- _Data shown_:
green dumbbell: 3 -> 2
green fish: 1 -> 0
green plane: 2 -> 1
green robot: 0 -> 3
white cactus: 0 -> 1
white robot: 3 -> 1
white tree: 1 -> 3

---

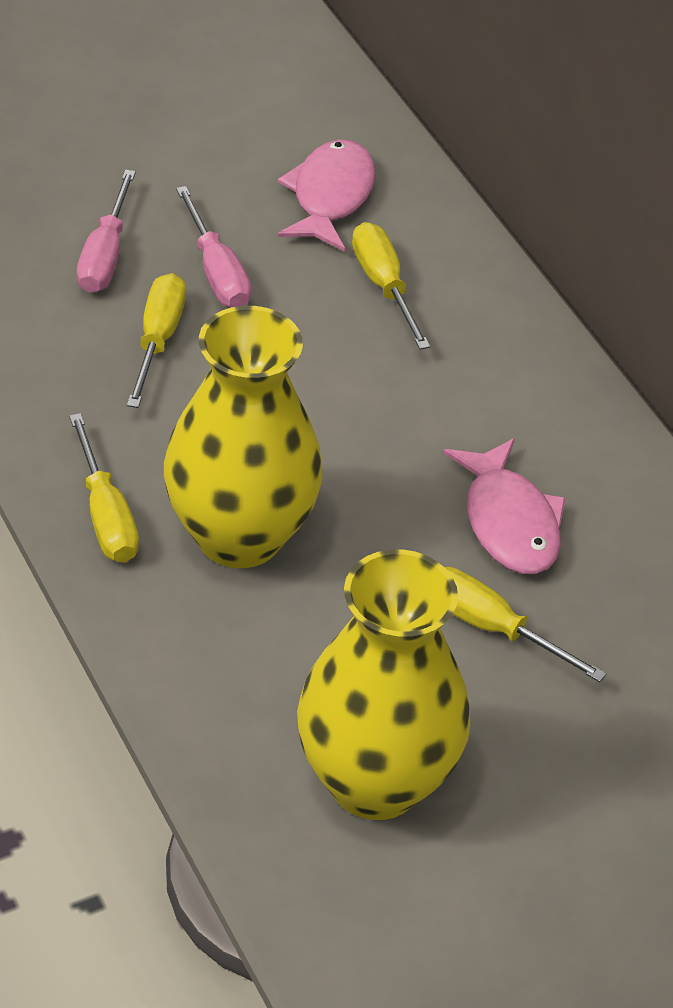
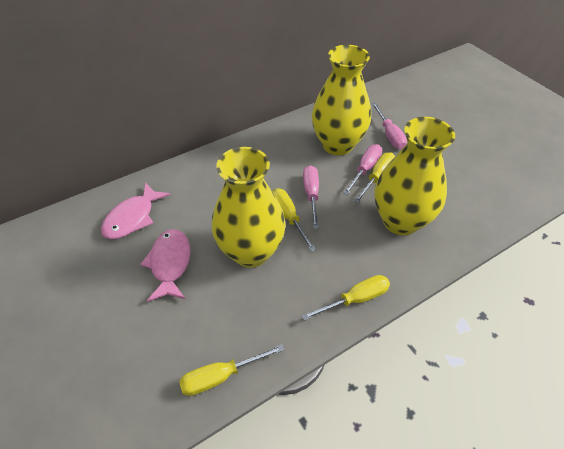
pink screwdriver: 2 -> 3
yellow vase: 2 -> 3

- _Task directions_: Note how many lines in the data above have the string "white" in them, and give that number by itself.

- _Completed task_: 3